Written task: With the line containing "brown cube: [281,208,335,272]" as the start and the line containing "red cube: [217,384,280,455]" as the end, transcribe that span of the entries below exactly, including both.

Records contained in a dataset:
________________
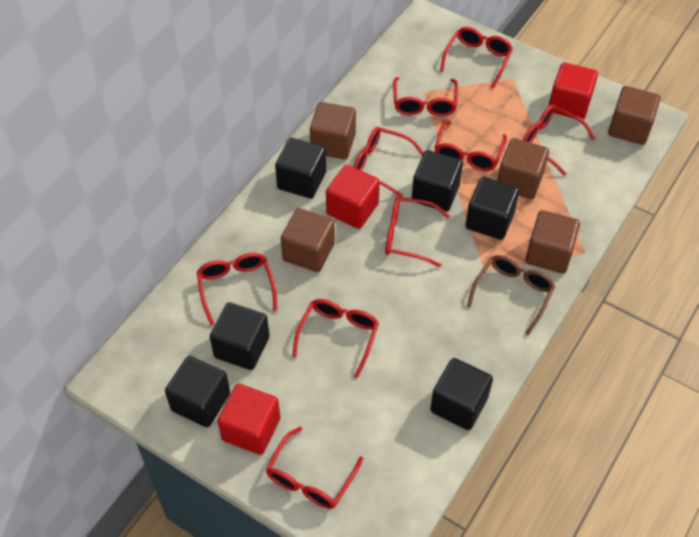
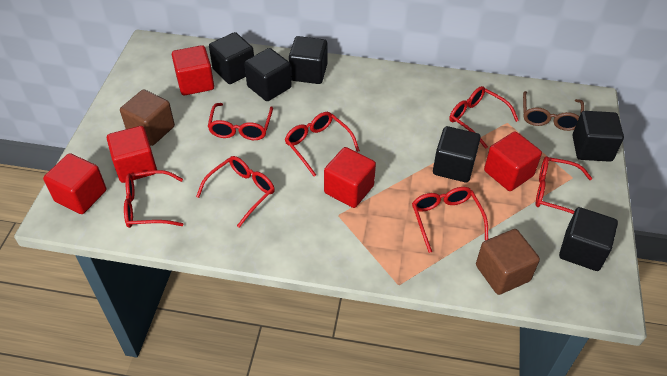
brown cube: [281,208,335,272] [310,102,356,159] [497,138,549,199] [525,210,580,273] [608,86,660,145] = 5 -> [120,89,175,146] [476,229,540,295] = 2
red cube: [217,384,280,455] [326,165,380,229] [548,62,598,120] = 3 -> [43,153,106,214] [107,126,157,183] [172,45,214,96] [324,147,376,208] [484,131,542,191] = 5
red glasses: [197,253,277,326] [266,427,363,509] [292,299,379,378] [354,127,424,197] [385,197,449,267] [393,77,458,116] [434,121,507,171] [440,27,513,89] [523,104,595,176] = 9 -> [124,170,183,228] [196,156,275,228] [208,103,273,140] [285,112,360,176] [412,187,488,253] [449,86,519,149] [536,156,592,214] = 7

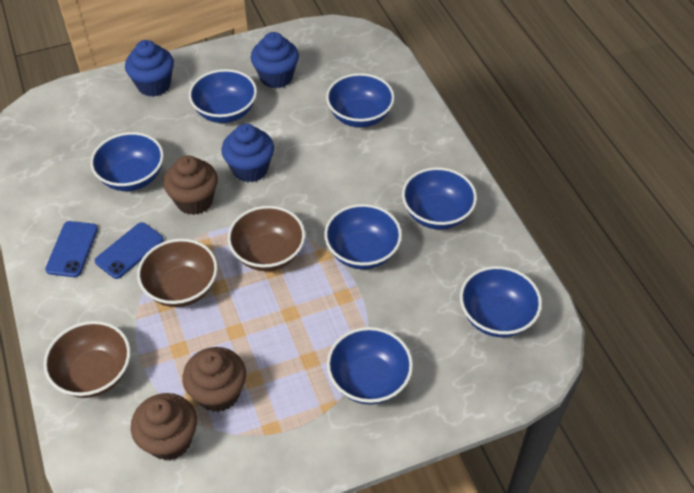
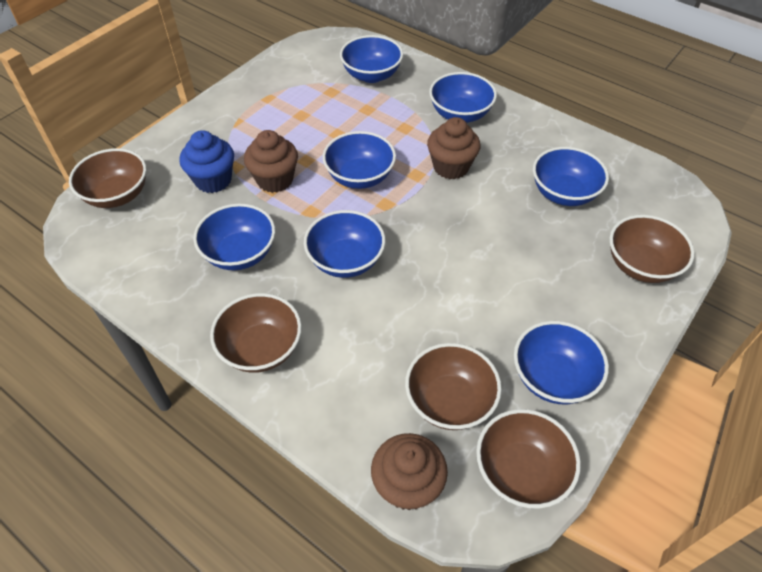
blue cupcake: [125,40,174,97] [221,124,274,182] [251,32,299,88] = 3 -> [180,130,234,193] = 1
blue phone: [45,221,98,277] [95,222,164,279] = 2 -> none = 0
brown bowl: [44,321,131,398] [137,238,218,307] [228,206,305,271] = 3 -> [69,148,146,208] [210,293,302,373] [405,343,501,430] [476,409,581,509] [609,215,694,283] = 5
________________
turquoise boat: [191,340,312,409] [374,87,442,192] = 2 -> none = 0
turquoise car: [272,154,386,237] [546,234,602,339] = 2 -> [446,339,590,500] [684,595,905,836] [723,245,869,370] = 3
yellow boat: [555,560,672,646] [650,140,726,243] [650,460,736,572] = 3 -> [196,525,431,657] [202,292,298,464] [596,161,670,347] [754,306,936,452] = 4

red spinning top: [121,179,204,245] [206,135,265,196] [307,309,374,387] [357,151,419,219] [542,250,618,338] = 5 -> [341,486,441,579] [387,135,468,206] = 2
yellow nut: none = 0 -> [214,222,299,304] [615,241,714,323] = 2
________________
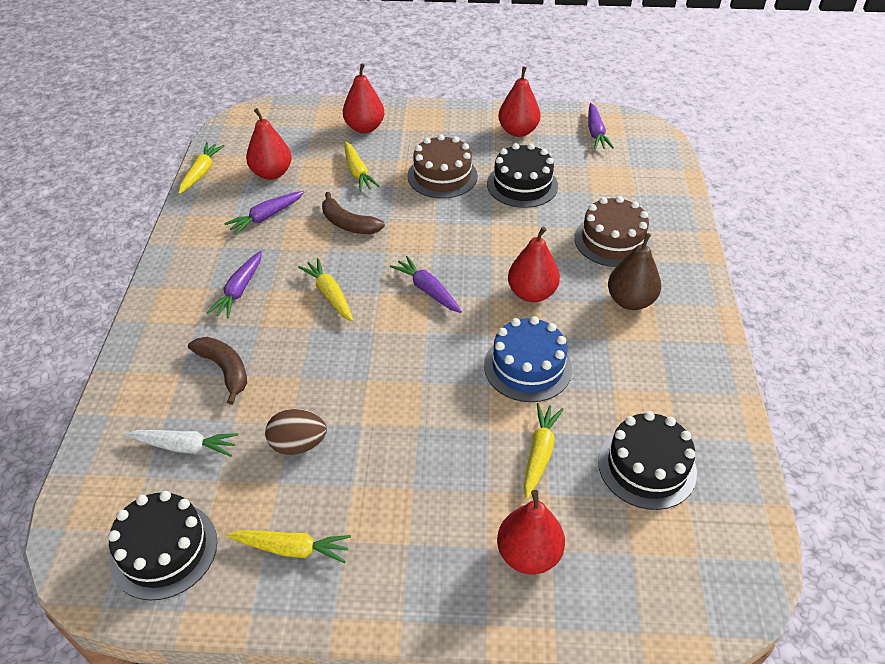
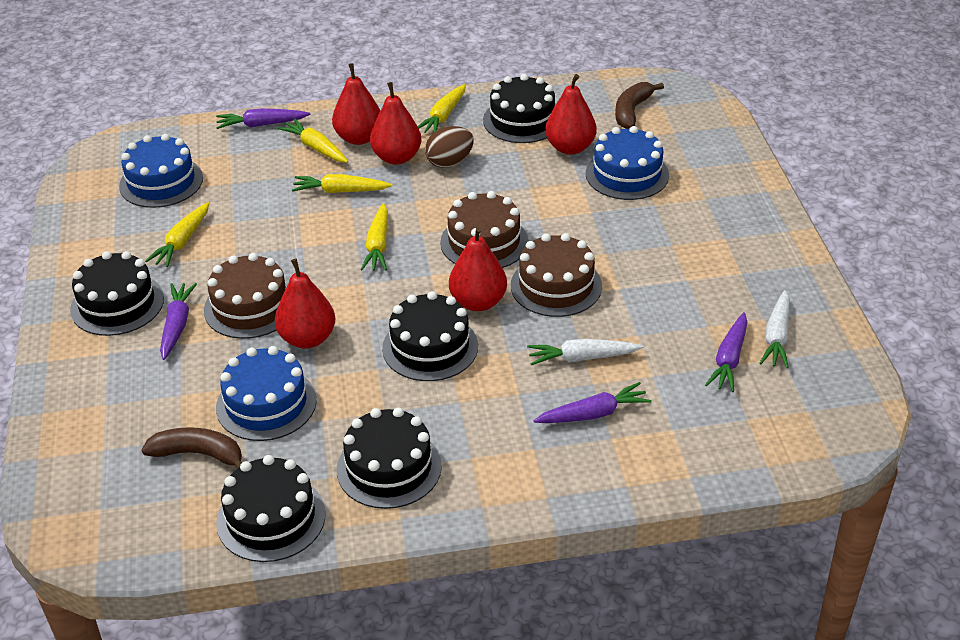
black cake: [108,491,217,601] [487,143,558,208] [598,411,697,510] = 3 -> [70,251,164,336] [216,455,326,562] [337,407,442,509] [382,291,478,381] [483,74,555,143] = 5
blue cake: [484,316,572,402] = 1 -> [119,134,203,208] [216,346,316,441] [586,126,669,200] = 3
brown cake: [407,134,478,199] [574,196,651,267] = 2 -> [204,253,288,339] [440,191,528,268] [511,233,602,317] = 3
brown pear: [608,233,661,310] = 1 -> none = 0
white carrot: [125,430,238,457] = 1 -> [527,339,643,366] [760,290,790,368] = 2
________________
Solution to this exercise:
brown cube: [281,208,335,272] [310,102,356,159] [497,138,549,199] [525,210,580,273] [608,86,660,145] = 5 -> [120,89,175,146] [476,229,540,295] = 2
red cube: [217,384,280,455] [326,165,380,229] [548,62,598,120] = 3 -> [43,153,106,214] [107,126,157,183] [172,45,214,96] [324,147,376,208] [484,131,542,191] = 5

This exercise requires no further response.